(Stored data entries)
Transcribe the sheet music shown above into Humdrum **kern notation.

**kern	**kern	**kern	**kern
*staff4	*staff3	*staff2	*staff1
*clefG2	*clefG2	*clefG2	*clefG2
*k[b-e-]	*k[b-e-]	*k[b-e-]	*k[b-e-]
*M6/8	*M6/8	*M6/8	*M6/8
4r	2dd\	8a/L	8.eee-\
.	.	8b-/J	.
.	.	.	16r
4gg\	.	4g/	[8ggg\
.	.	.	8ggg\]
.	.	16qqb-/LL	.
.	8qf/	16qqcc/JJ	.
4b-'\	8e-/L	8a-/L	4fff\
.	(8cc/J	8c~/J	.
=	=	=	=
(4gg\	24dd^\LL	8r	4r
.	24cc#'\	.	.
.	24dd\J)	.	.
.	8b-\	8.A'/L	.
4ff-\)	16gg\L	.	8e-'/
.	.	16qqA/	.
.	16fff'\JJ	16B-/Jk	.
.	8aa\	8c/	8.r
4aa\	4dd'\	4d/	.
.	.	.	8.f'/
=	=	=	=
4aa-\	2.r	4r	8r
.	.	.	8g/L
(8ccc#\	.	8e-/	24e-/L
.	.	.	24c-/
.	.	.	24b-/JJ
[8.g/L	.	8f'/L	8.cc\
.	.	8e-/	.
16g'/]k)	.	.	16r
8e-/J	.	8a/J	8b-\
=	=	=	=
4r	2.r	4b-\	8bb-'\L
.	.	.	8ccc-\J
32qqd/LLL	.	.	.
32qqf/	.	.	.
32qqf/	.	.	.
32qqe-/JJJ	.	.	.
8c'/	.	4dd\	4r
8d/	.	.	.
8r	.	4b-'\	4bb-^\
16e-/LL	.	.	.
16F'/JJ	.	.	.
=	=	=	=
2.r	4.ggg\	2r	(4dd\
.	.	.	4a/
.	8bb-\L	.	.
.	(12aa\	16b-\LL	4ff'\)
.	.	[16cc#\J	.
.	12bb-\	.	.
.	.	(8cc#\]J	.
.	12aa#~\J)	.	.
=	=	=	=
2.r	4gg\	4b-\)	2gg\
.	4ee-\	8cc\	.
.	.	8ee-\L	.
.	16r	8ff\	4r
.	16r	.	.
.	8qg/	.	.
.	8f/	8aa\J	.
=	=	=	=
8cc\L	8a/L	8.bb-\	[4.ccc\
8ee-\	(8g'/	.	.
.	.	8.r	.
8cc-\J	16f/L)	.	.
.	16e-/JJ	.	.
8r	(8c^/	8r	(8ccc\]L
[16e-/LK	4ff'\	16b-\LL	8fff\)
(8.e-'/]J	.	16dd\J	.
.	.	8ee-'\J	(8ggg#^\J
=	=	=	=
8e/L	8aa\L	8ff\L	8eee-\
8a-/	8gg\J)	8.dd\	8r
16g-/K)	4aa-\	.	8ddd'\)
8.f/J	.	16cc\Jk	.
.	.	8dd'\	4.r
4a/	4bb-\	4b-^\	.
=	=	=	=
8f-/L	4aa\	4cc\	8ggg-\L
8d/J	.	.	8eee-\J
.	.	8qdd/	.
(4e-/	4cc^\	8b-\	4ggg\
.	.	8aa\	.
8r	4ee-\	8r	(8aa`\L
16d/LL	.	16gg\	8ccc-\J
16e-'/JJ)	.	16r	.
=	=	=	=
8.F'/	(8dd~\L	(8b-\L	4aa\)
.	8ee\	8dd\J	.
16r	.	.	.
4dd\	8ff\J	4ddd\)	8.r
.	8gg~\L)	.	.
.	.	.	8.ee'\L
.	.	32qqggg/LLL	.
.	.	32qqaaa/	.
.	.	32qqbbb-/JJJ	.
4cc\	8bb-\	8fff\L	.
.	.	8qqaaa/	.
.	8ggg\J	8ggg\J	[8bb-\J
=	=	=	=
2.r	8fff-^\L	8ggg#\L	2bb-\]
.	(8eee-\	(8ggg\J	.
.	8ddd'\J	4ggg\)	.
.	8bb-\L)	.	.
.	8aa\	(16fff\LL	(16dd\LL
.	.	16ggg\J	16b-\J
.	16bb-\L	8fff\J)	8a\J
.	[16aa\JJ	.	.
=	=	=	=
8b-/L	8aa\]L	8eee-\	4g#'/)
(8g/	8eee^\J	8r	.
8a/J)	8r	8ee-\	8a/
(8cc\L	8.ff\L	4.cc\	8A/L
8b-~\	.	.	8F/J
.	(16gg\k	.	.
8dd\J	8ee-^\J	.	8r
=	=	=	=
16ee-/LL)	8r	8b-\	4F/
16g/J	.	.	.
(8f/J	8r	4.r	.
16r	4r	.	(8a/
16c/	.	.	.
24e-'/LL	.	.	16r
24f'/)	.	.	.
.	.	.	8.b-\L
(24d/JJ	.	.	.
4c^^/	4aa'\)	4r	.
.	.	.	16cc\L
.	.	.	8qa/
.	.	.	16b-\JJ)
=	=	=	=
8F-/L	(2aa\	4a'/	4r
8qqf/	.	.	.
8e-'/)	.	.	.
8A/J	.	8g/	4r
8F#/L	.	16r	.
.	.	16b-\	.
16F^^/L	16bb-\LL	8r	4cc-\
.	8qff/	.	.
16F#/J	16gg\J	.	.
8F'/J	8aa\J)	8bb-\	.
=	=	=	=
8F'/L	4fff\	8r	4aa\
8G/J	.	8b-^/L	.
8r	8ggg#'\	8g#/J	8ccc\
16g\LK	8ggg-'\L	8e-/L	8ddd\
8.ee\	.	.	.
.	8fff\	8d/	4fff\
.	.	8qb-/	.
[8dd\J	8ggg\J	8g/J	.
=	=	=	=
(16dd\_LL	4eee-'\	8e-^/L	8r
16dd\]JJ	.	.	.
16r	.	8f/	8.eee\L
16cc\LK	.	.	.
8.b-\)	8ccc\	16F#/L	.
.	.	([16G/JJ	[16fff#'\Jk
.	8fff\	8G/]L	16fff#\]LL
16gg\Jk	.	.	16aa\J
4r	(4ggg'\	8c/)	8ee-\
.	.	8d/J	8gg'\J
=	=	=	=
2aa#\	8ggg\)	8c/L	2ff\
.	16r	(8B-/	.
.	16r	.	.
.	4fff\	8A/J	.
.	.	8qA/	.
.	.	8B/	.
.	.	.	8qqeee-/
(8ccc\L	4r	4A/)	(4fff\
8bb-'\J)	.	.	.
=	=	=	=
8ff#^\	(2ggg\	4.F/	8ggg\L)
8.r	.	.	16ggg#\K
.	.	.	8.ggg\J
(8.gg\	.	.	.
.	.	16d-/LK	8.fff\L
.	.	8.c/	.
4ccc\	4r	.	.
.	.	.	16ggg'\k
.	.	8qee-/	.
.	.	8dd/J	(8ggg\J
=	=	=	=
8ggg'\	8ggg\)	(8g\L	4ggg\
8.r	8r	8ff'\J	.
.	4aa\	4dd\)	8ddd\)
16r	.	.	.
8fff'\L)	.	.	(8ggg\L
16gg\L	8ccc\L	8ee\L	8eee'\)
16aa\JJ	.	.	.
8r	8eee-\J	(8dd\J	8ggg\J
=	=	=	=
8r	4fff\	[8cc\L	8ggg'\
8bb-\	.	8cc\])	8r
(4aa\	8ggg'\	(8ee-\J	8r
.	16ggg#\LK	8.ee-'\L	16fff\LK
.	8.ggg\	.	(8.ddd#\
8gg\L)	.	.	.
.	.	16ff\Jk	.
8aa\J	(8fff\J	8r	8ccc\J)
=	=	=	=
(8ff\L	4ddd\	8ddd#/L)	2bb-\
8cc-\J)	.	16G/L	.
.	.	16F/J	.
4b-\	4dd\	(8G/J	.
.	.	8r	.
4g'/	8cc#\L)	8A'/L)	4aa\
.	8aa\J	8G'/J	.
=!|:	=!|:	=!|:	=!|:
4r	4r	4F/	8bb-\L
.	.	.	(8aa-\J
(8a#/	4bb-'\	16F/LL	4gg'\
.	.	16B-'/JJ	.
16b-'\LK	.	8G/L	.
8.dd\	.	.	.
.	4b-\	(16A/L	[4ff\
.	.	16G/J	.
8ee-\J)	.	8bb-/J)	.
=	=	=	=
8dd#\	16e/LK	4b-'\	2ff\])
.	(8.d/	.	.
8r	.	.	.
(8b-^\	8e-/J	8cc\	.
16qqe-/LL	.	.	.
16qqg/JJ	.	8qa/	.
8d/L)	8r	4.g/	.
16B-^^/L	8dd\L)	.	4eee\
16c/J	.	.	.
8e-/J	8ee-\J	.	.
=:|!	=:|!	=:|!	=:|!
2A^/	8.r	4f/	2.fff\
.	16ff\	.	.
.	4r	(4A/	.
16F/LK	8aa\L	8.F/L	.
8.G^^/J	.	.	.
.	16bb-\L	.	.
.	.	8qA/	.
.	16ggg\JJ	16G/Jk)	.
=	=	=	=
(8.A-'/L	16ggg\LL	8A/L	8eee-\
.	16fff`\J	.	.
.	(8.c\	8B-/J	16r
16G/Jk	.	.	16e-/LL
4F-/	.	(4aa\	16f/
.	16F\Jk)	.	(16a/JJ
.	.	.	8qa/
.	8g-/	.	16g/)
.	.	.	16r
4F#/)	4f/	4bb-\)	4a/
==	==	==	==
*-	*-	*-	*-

REQUEST: Gather every line in the rows above that contains the string "kern".

EXERCISE RESULT:
Transcribe the sheet music shown above into Humdrum **kern notation.
**kern	**kern	**kern	**kern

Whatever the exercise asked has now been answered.